START Provided entries
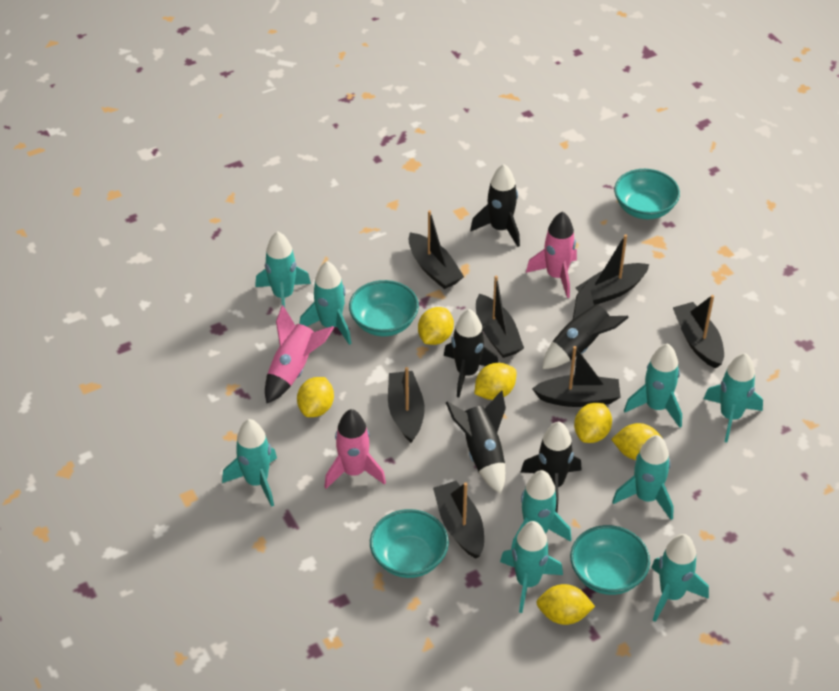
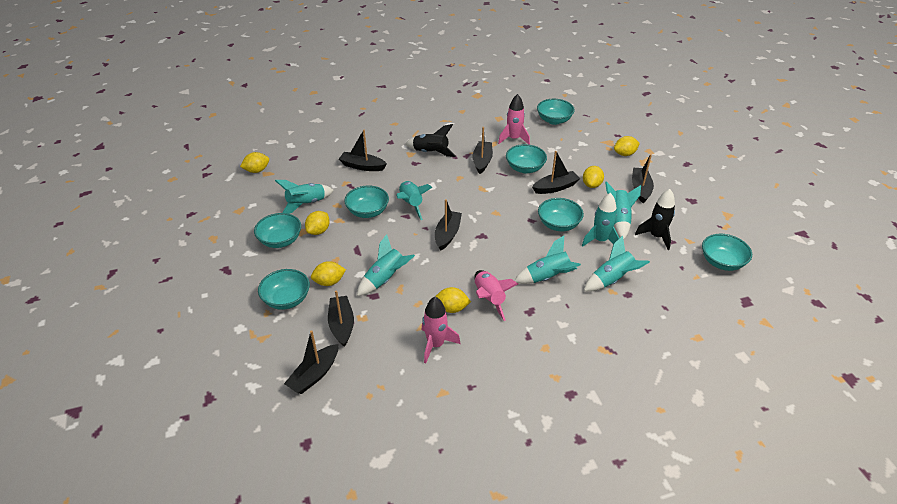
black rocket: 5 -> 2
turquoise bowl: 4 -> 7
turquoise rocket: 9 -> 7

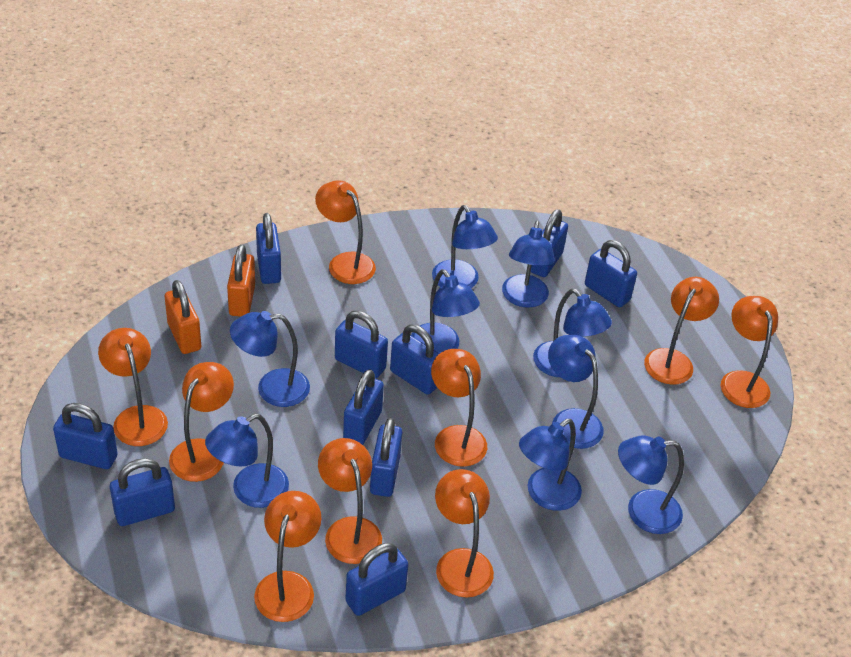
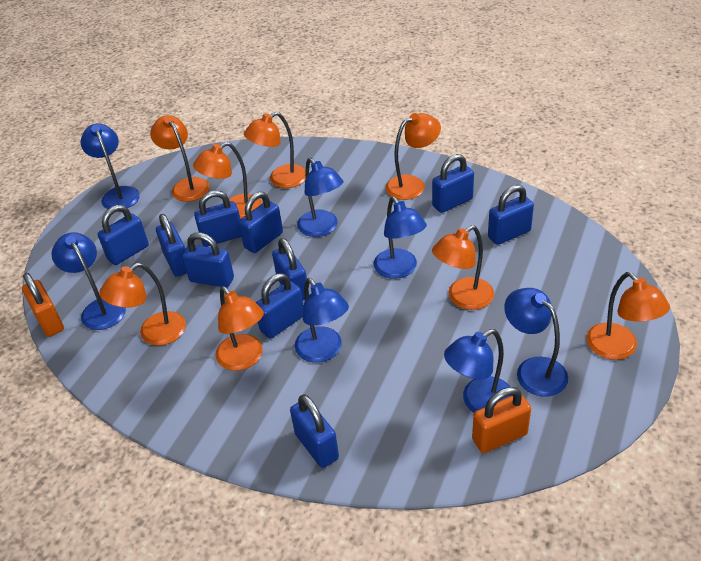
blue lamp: 9 -> 7
orange lamp: 9 -> 8

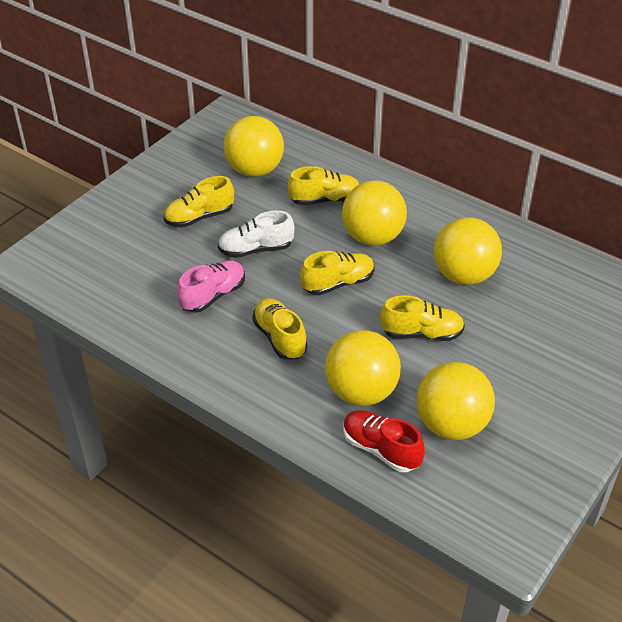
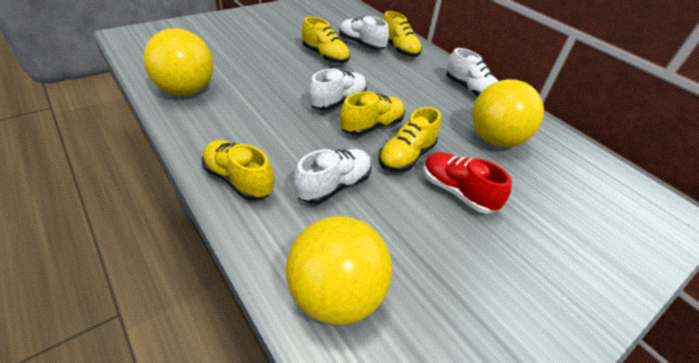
pink shoe: 1 -> 0
white shoe: 1 -> 4
yellow ball: 5 -> 3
END Provided entries
■ **Directions for this task**
Copy every line of the records above that contains "turquoise".

■ **Exercise output**
turquoise bowl: 4 -> 7
turquoise rocket: 9 -> 7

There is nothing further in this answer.